_Activity_. Give back exactly the lines of the entries below from the line with "C8: 47uF (GND, VB2) -> none" to the line with "TR2: NMOS (G", inclusive, and only those.

_Dataset records_.
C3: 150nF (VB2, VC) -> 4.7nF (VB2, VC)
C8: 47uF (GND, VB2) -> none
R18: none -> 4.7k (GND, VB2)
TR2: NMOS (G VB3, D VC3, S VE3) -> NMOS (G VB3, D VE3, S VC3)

...

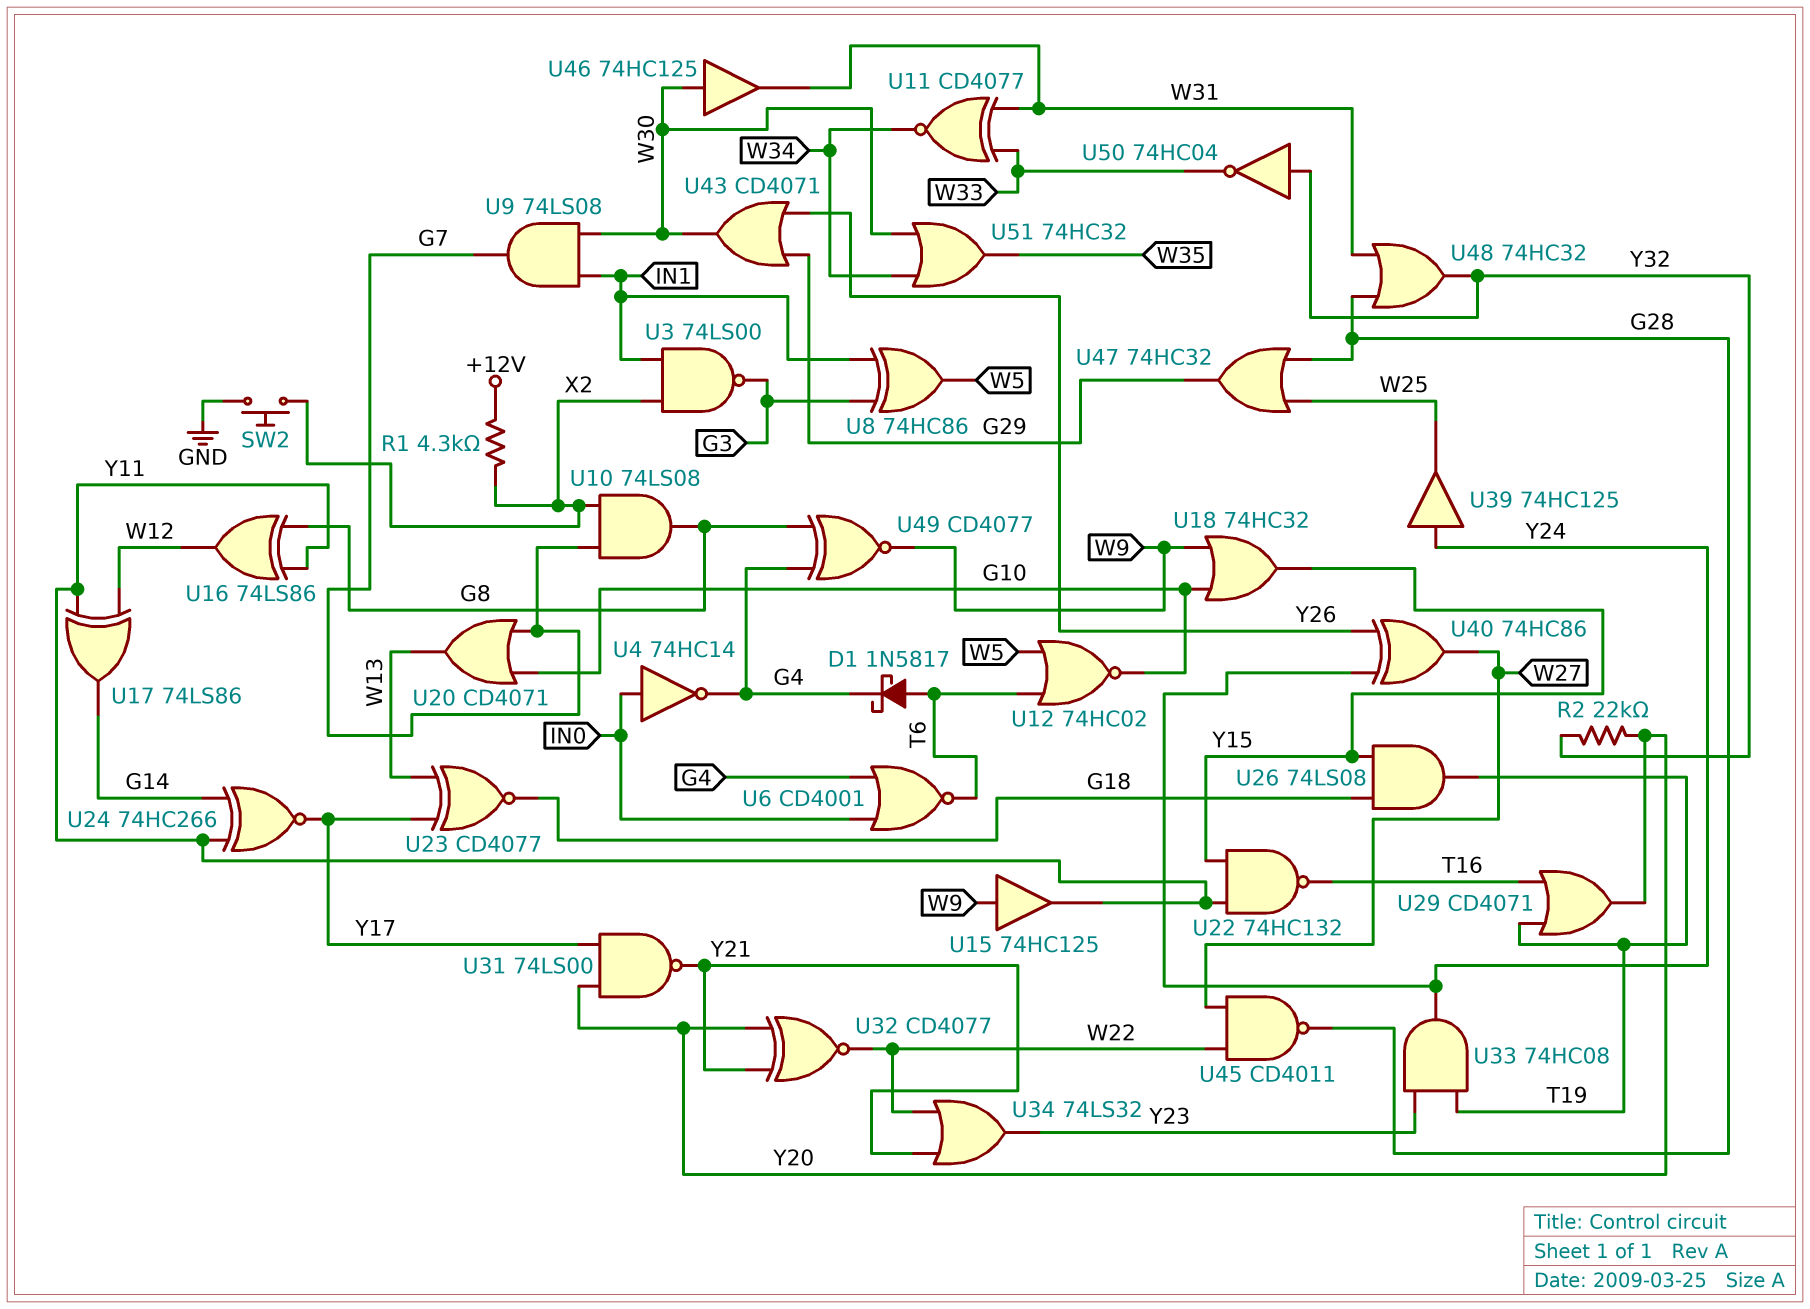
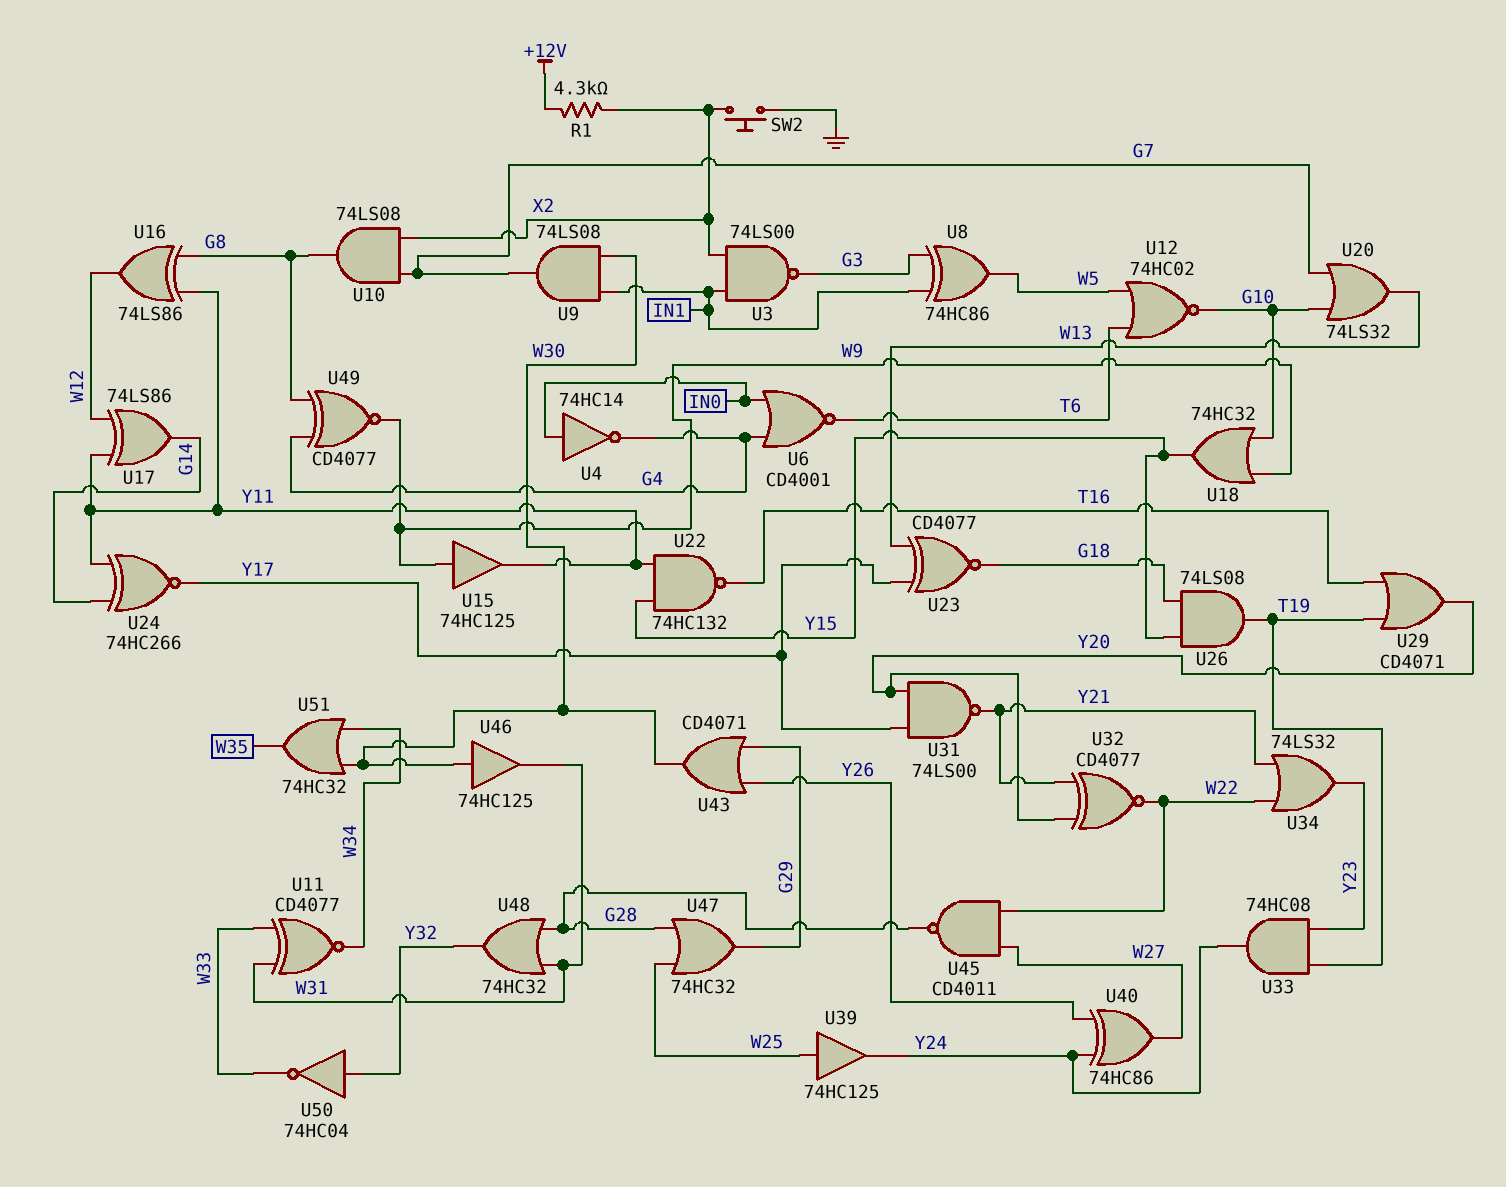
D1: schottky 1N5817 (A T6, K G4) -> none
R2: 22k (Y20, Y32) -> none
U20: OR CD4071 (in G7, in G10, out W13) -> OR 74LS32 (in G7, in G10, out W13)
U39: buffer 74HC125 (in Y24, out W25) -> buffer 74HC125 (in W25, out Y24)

_Written reply_.
C8: 47uF (GND, VB2) -> none
R18: none -> 4.7k (GND, VB2)
TR2: NMOS (G VB3, D VC3, S VE3) -> NMOS (G VB3, D VE3, S VC3)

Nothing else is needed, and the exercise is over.